Assignment:
Return the data exactly, with all pictures removed.

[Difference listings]
——

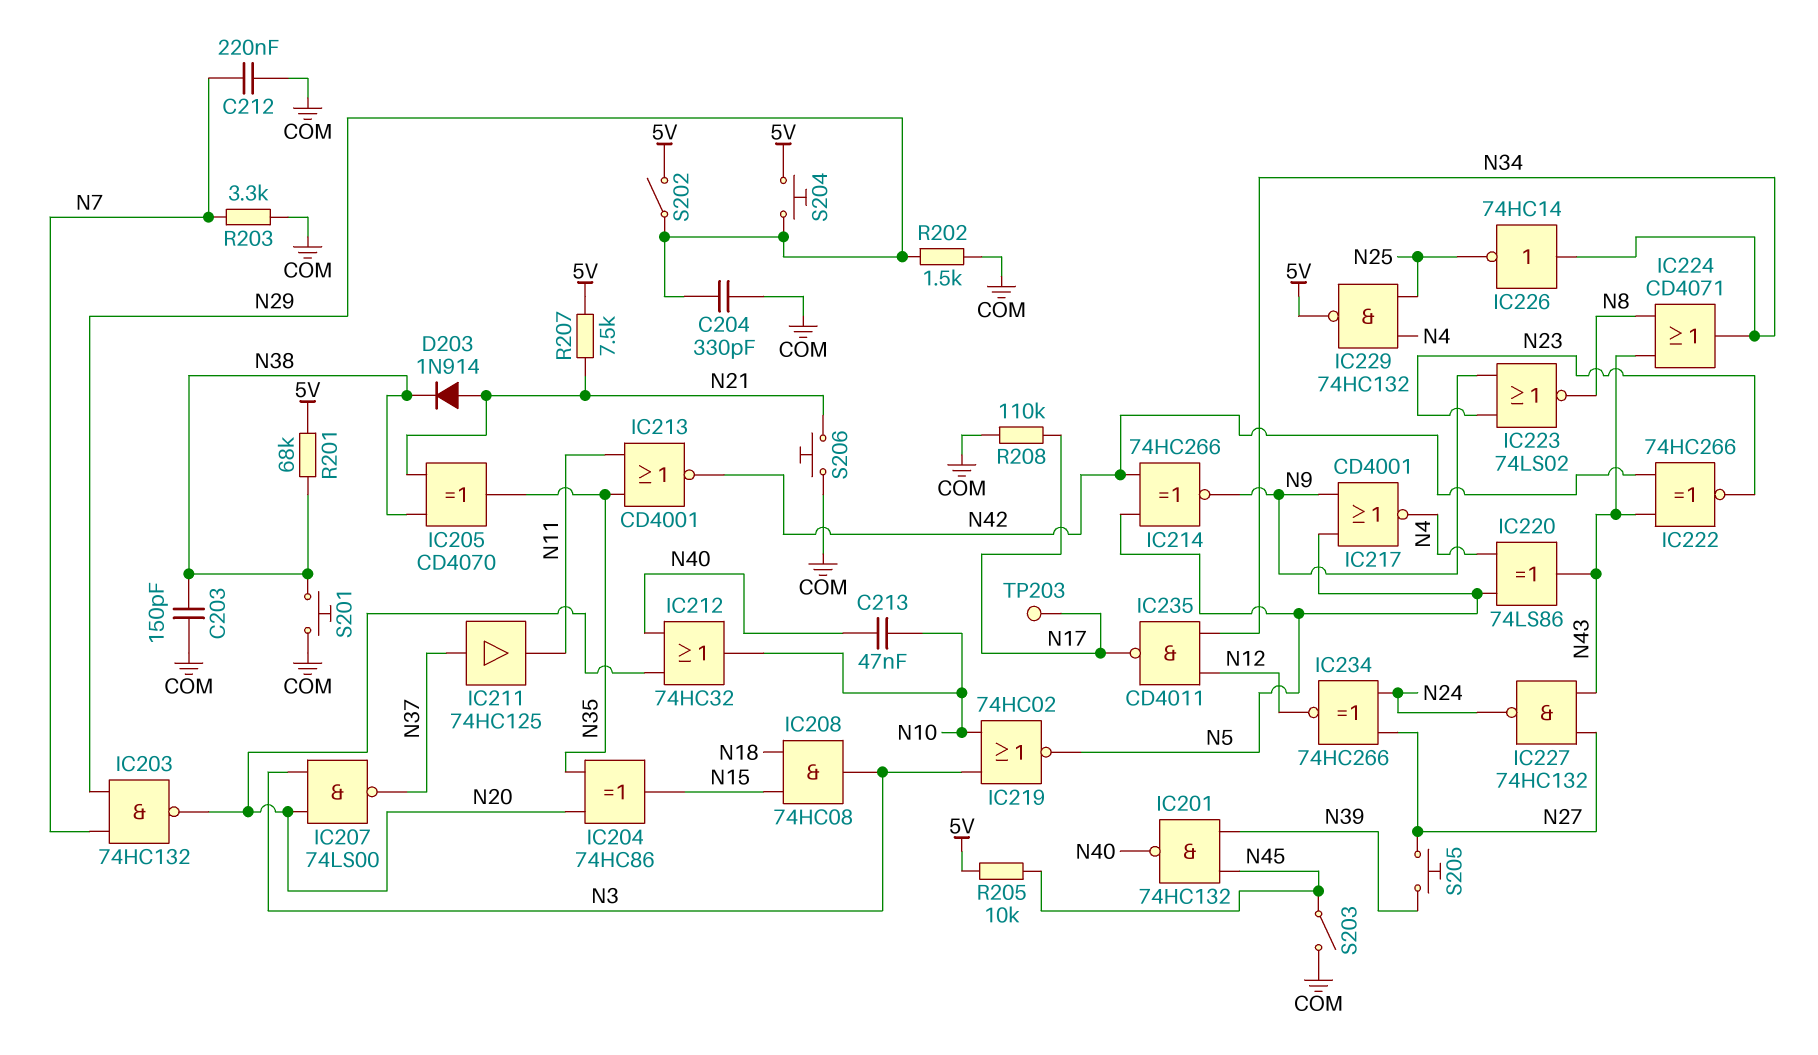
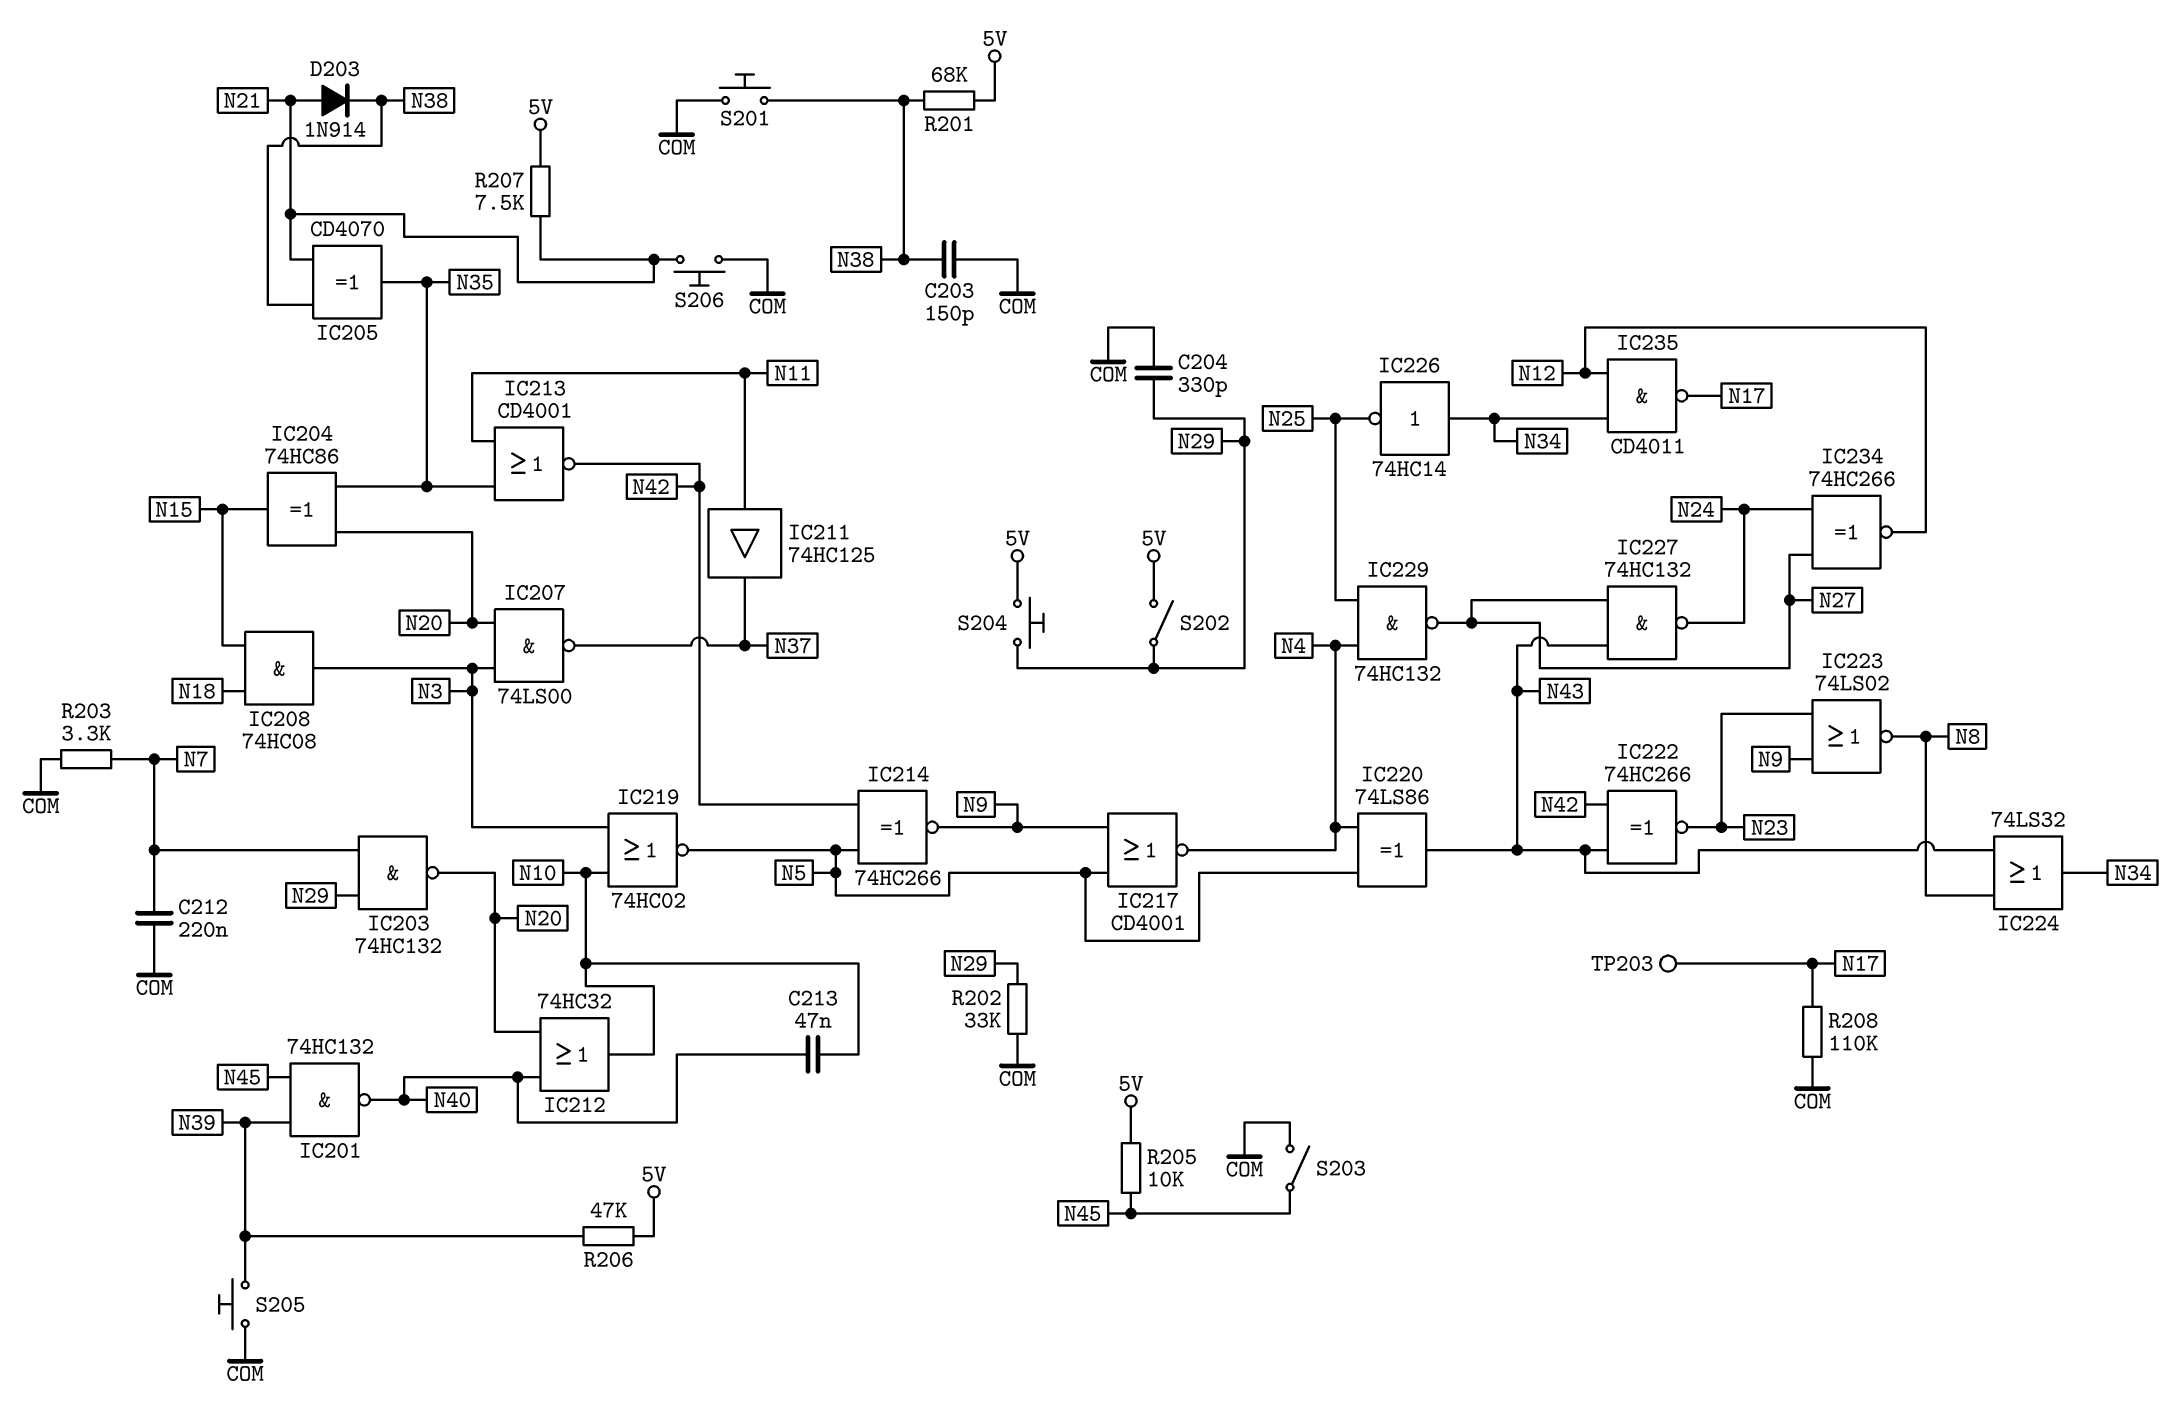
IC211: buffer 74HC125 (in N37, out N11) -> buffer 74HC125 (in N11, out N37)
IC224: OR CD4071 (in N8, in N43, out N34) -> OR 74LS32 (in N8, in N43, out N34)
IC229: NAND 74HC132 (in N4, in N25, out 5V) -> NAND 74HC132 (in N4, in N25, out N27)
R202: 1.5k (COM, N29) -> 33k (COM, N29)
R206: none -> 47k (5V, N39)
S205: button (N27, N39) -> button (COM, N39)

——

Result:
IC211: buffer 74HC125 (in N37, out N11) -> buffer 74HC125 (in N11, out N37)
IC224: OR CD4071 (in N8, in N43, out N34) -> OR 74LS32 (in N8, in N43, out N34)
IC229: NAND 74HC132 (in N4, in N25, out 5V) -> NAND 74HC132 (in N4, in N25, out N27)
R202: 1.5k (COM, N29) -> 33k (COM, N29)
R206: none -> 47k (5V, N39)
S205: button (N27, N39) -> button (COM, N39)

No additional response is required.